• Problem
What you return has to match the listing below line for line.

• Data for this exercise
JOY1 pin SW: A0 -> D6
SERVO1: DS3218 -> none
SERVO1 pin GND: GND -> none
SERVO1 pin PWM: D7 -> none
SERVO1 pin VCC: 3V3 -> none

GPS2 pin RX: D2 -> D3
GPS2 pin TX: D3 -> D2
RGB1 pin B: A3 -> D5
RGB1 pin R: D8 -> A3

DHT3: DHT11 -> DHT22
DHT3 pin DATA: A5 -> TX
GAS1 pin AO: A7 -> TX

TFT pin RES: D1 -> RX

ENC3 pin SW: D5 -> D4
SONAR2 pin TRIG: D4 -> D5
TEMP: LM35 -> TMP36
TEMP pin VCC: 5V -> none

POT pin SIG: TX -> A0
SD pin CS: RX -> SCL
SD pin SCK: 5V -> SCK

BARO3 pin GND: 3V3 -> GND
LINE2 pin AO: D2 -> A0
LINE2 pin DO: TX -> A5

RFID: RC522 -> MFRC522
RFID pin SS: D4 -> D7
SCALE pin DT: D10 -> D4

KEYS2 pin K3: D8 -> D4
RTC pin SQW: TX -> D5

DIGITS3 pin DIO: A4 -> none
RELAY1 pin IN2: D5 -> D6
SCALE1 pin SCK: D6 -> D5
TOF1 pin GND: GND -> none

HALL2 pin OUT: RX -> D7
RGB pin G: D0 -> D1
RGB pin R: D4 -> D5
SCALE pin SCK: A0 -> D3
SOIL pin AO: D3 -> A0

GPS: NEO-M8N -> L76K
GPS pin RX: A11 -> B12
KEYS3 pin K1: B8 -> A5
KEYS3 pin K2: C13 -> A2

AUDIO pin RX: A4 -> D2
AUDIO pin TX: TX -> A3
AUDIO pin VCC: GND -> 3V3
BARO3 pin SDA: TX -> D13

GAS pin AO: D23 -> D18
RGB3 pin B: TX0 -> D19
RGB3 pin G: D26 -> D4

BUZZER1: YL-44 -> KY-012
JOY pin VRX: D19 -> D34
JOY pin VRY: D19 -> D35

• Finished task
JOY1 pin SW: A0 -> D6
SERVO1: DS3218 -> none
SERVO1 pin GND: GND -> none
SERVO1 pin PWM: D7 -> none
SERVO1 pin VCC: 3V3 -> none

GPS2 pin RX: D2 -> D3
GPS2 pin TX: D3 -> D2
RGB1 pin B: A3 -> D5
RGB1 pin R: D8 -> A3

DHT3: DHT11 -> DHT22
DHT3 pin DATA: A5 -> TX
GAS1 pin AO: A7 -> TX

TFT pin RES: D1 -> RX

ENC3 pin SW: D5 -> D4
SONAR2 pin TRIG: D4 -> D5
TEMP: LM35 -> TMP36
TEMP pin VCC: 5V -> none

POT pin SIG: TX -> A0
SD pin CS: RX -> SCL
SD pin SCK: 5V -> SCK

BARO3 pin GND: 3V3 -> GND
LINE2 pin AO: D2 -> A0
LINE2 pin DO: TX -> A5

RFID: RC522 -> MFRC522
RFID pin SS: D4 -> D7
SCALE pin DT: D10 -> D4

KEYS2 pin K3: D8 -> D4
RTC pin SQW: TX -> D5

DIGITS3 pin DIO: A4 -> none
RELAY1 pin IN2: D5 -> D6
SCALE1 pin SCK: D6 -> D5
TOF1 pin GND: GND -> none

HALL2 pin OUT: RX -> D7
RGB pin G: D0 -> D1
RGB pin R: D4 -> D5
SCALE pin SCK: A0 -> D3
SOIL pin AO: D3 -> A0

GPS: NEO-M8N -> L76K
GPS pin RX: A11 -> B12
KEYS3 pin K1: B8 -> A5
KEYS3 pin K2: C13 -> A2

AUDIO pin RX: A4 -> D2
AUDIO pin TX: TX -> A3
AUDIO pin VCC: GND -> 3V3
BARO3 pin SDA: TX -> D13

GAS pin AO: D23 -> D18
RGB3 pin B: TX0 -> D19
RGB3 pin G: D26 -> D4

BUZZER1: YL-44 -> KY-012
JOY pin VRX: D19 -> D34
JOY pin VRY: D19 -> D35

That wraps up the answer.